Please restate every line below exactly, without any pictures.

[[ Data block, beginning ]]

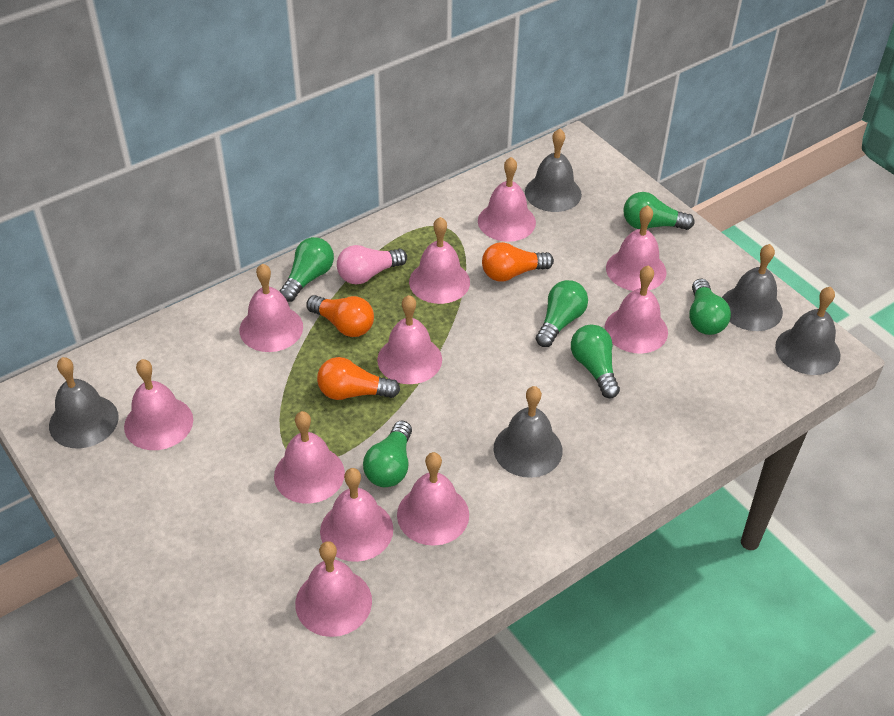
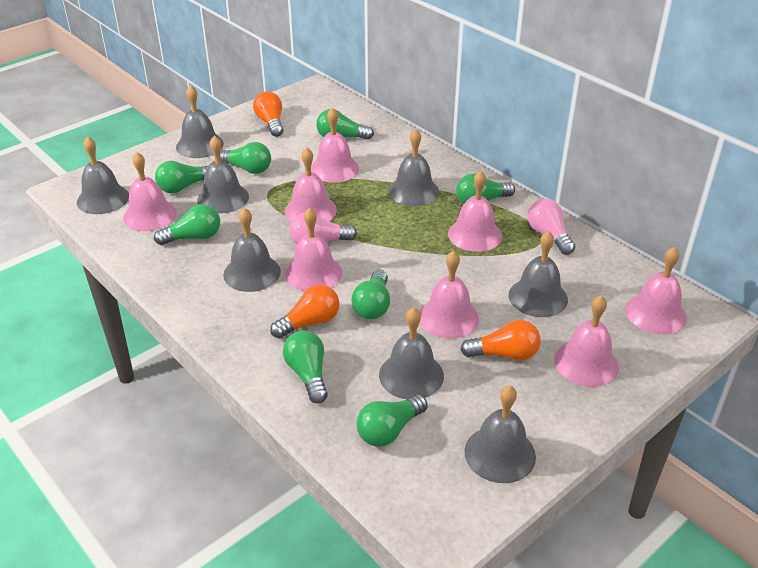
green light bulb: 6 -> 8
grey bell: 5 -> 8
pink bell: 11 -> 8
pink light bulb: 1 -> 2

[[ Data block, end ]]

## Answer below
green light bulb: 6 -> 8
grey bell: 5 -> 8
pink bell: 11 -> 8
pink light bulb: 1 -> 2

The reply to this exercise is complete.